Leave every image out, and return the rest of the data word for word.

Coordinate-based object records:
____

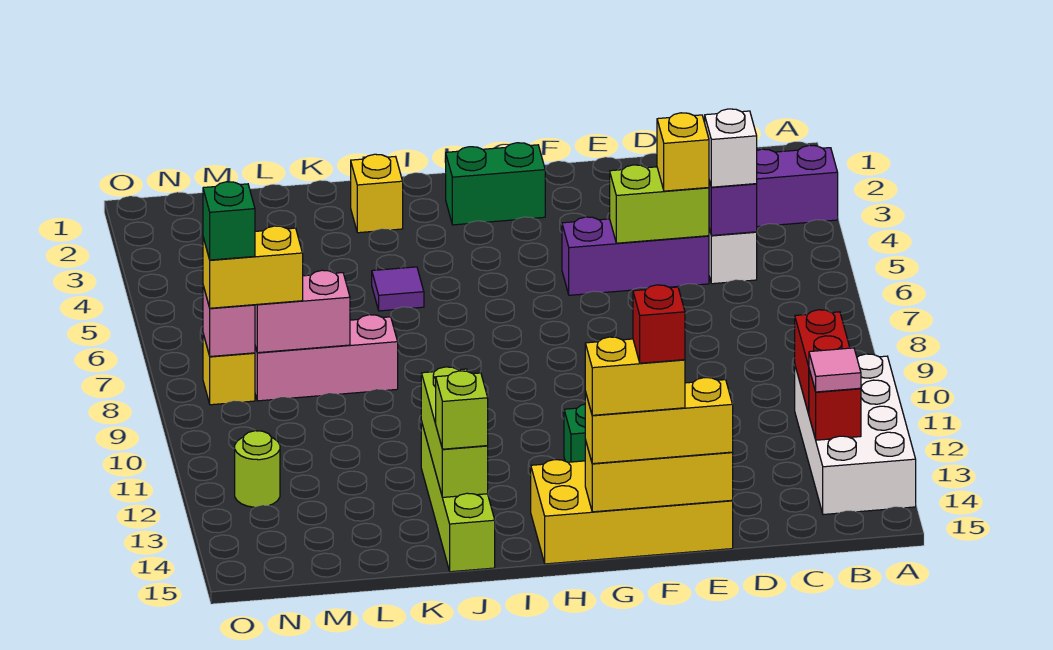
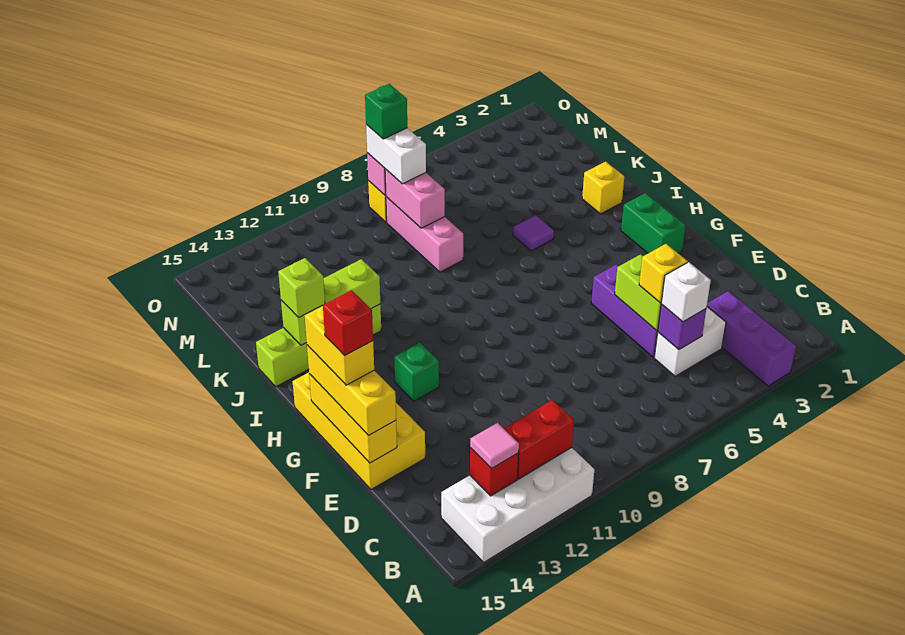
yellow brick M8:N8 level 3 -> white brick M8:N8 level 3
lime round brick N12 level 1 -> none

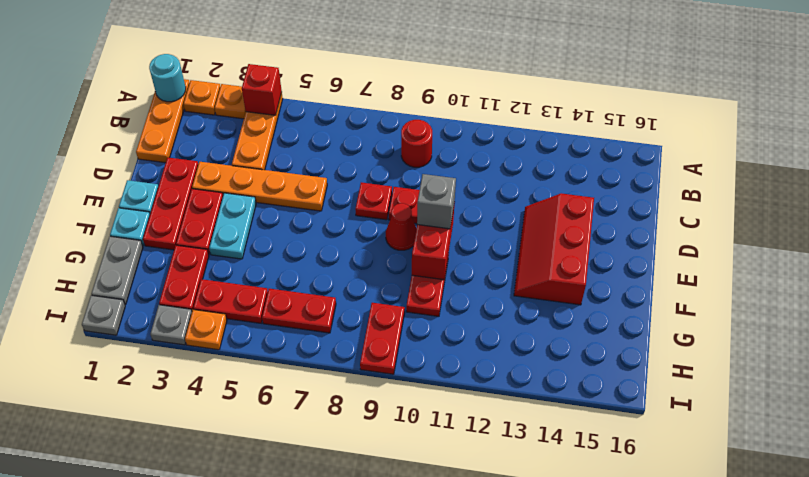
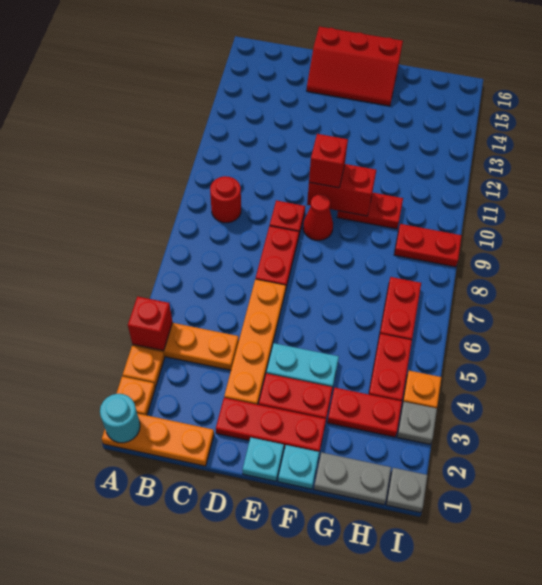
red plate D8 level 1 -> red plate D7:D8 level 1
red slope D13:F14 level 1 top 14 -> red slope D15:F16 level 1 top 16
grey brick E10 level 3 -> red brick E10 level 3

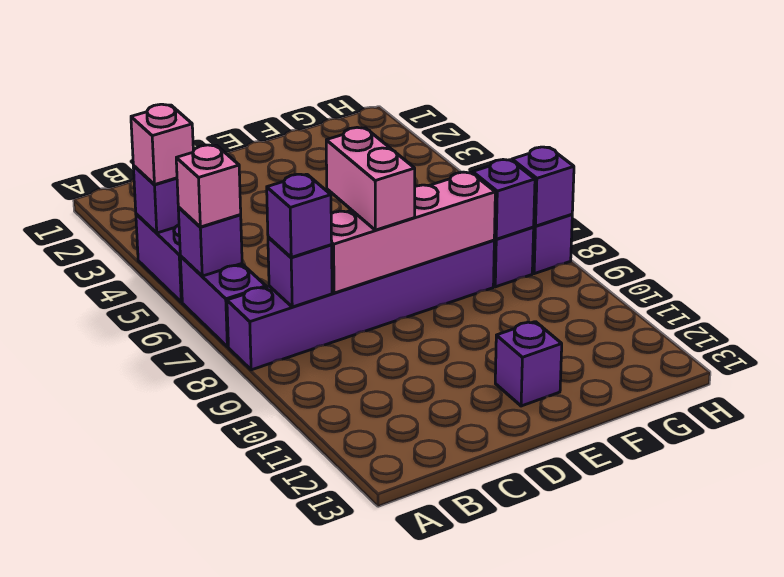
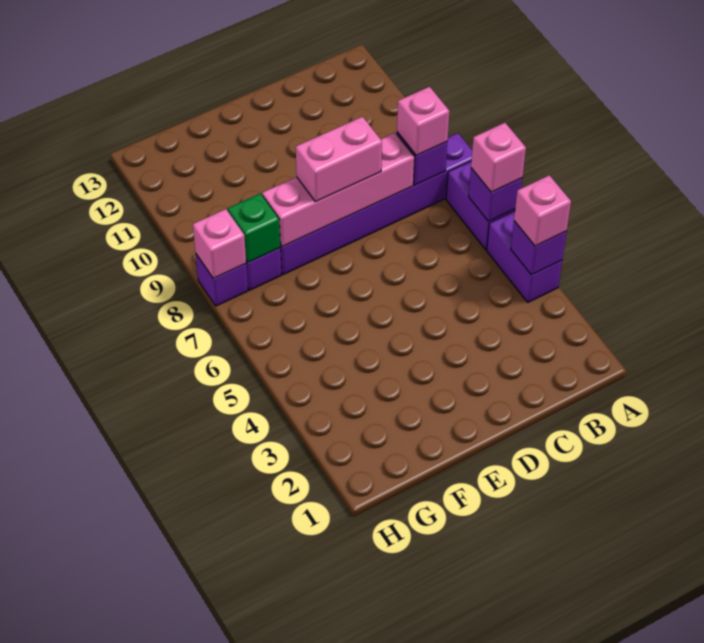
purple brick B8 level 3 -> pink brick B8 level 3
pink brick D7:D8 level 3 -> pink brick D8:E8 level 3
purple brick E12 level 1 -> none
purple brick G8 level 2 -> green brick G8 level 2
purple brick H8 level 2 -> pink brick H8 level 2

____

EXERCISE RESPONSE:
yellow brick M8:N8 level 3 -> white brick M8:N8 level 3
lime round brick N12 level 1 -> none

red plate D8 level 1 -> red plate D7:D8 level 1
red slope D13:F14 level 1 top 14 -> red slope D15:F16 level 1 top 16
grey brick E10 level 3 -> red brick E10 level 3

purple brick B8 level 3 -> pink brick B8 level 3
pink brick D7:D8 level 3 -> pink brick D8:E8 level 3
purple brick E12 level 1 -> none
purple brick G8 level 2 -> green brick G8 level 2
purple brick H8 level 2 -> pink brick H8 level 2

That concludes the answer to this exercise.